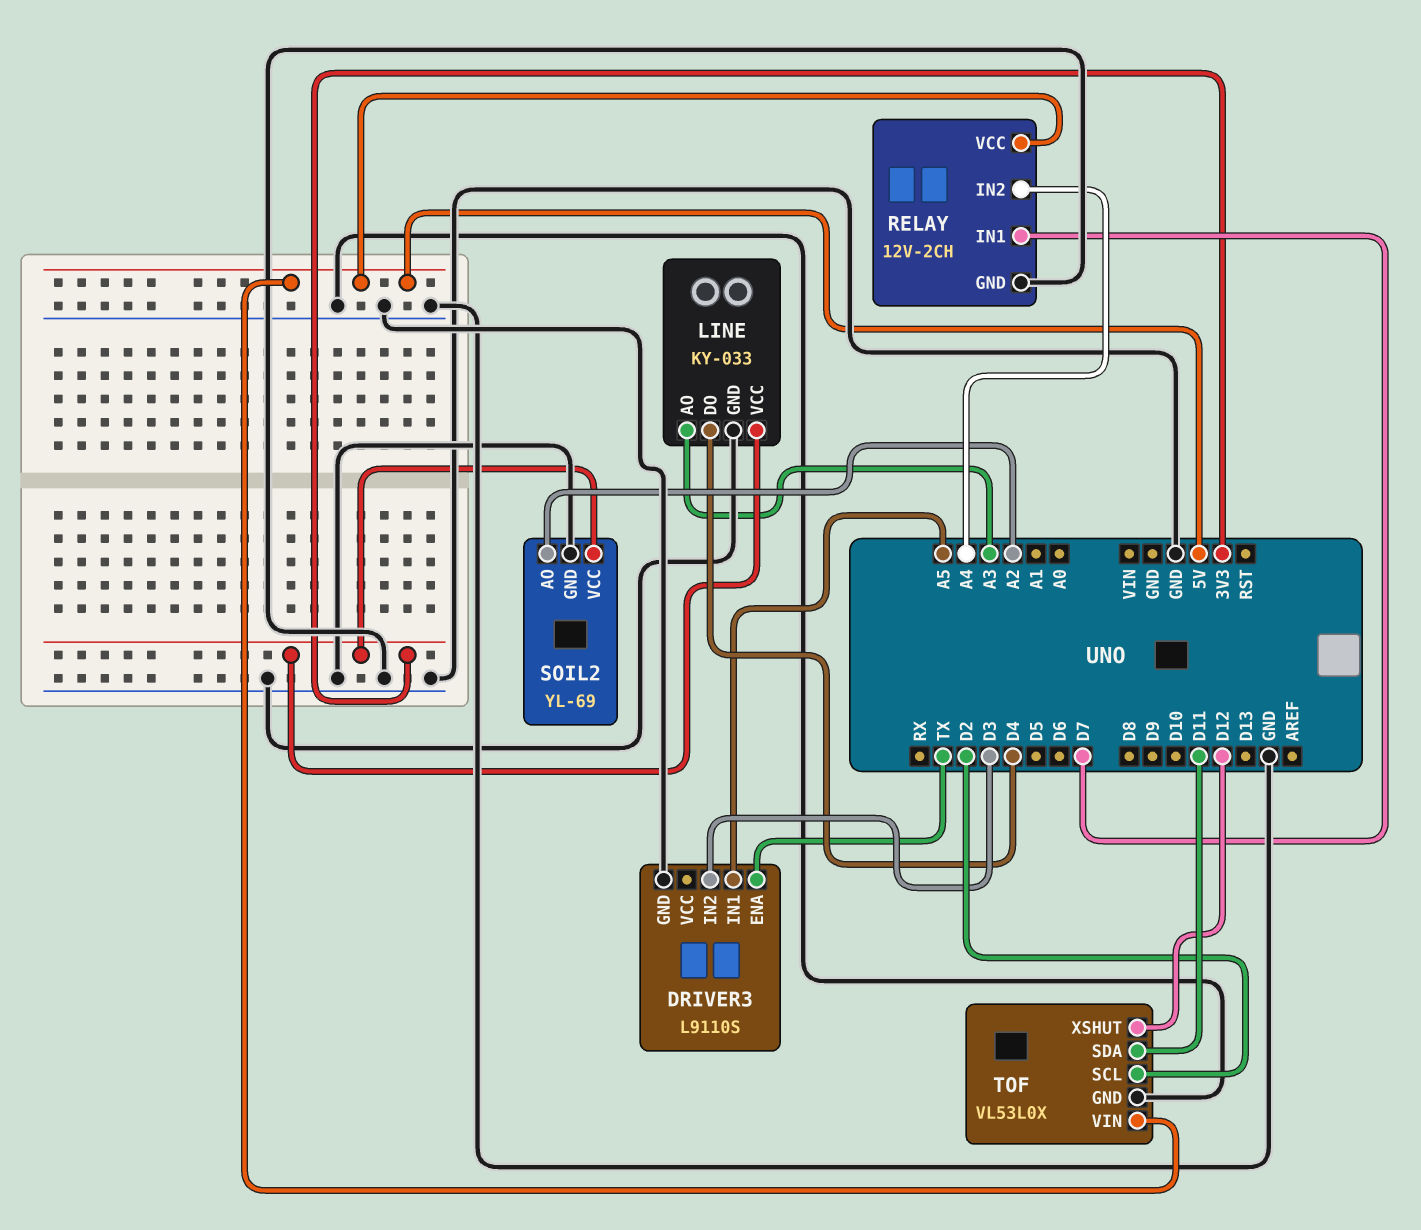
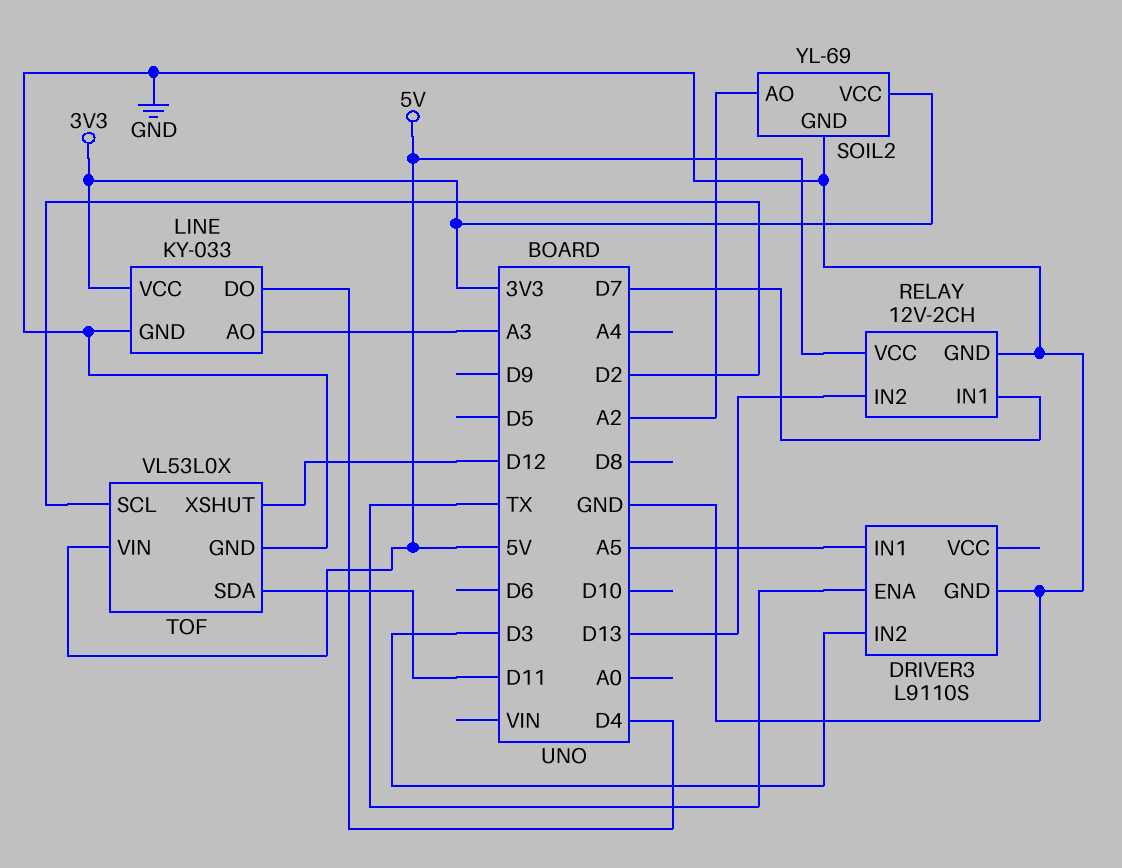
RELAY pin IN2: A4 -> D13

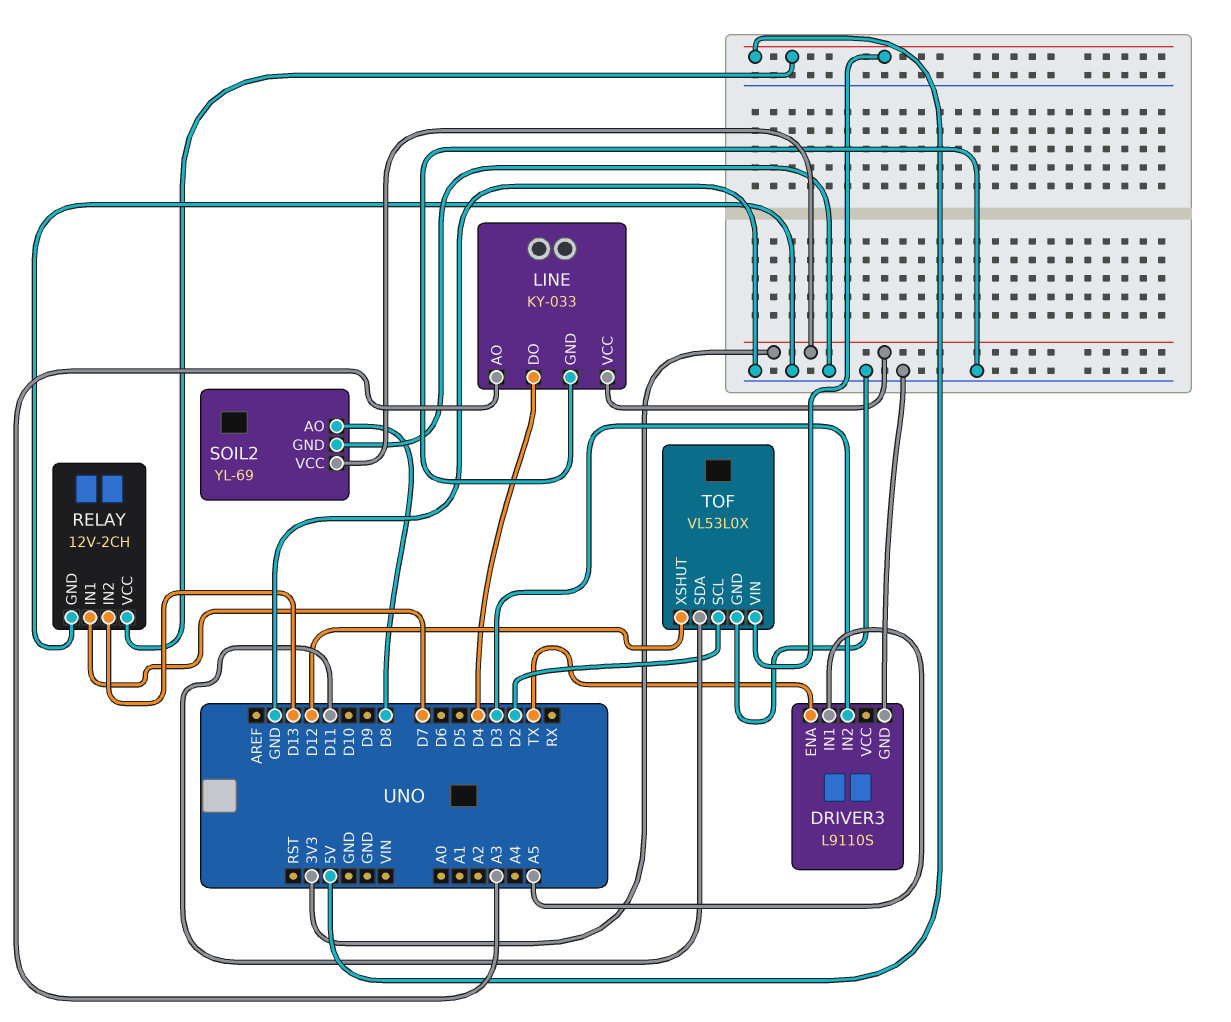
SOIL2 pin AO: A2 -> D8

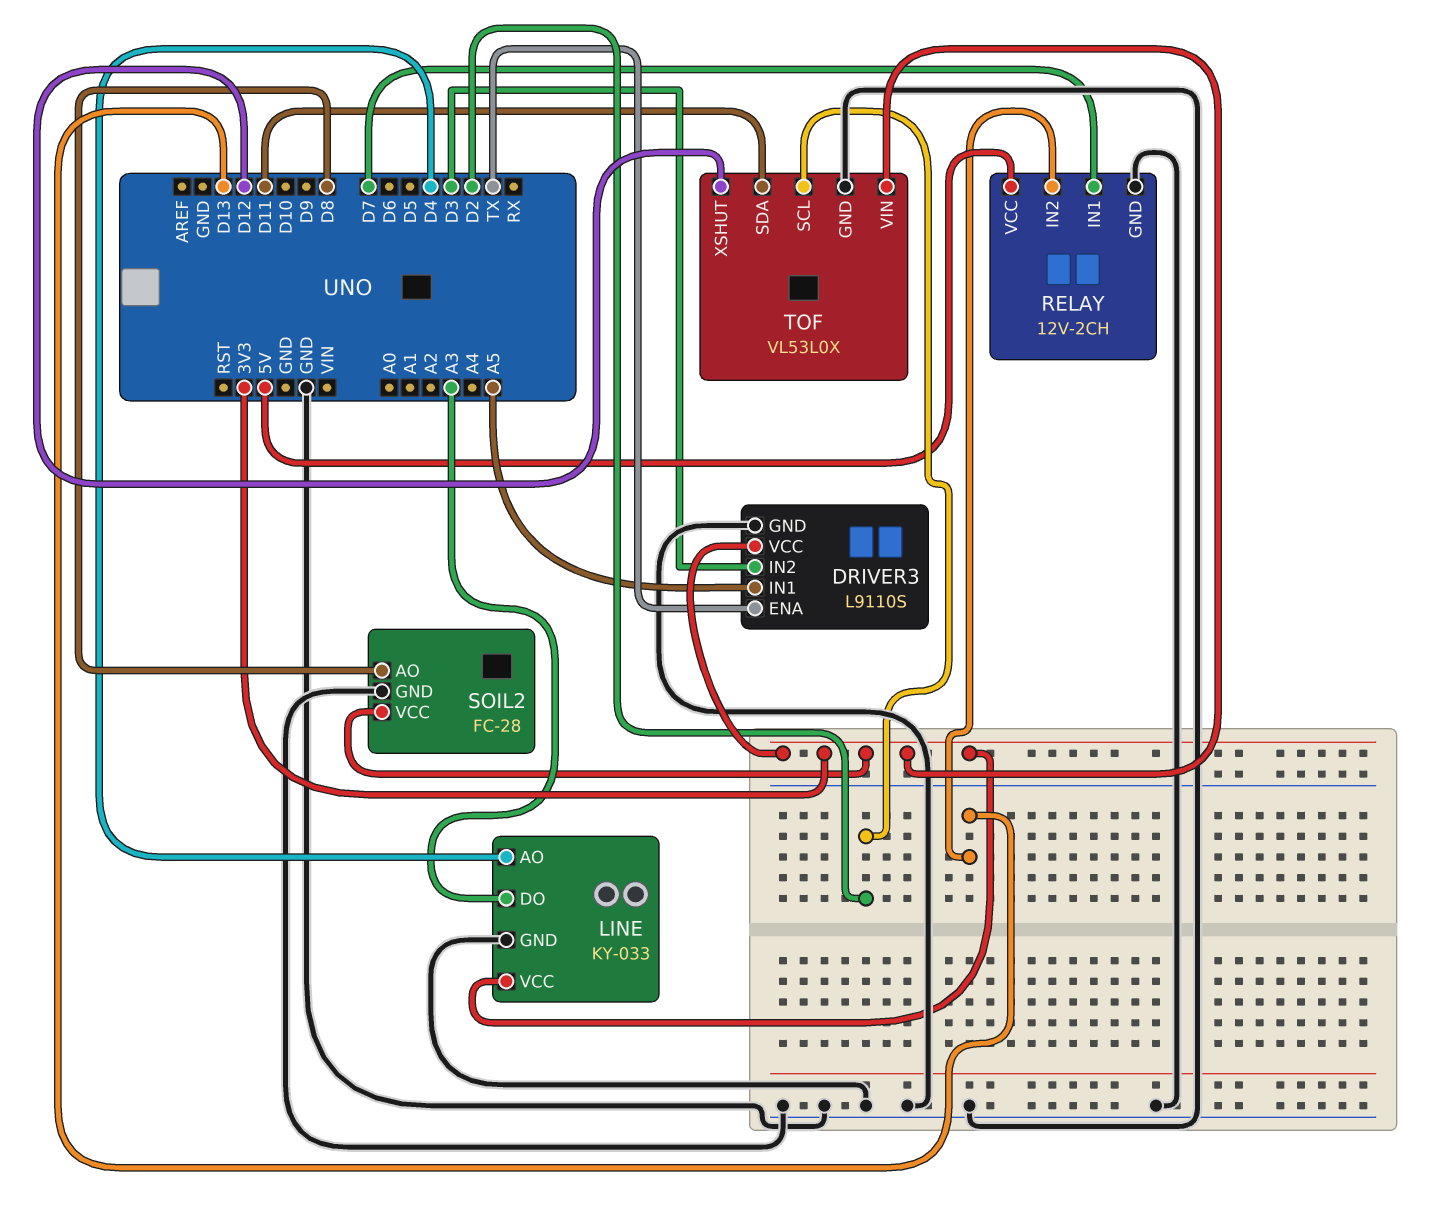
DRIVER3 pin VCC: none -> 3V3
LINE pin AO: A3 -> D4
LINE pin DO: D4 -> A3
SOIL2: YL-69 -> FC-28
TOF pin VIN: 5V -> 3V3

══════════

Nothing but the lines from the one holding "LINE pin AO: A3 -> D4" through the last line of the data may be output, and each must match exactly.

LINE pin AO: A3 -> D4
LINE pin DO: D4 -> A3
SOIL2: YL-69 -> FC-28
TOF pin VIN: 5V -> 3V3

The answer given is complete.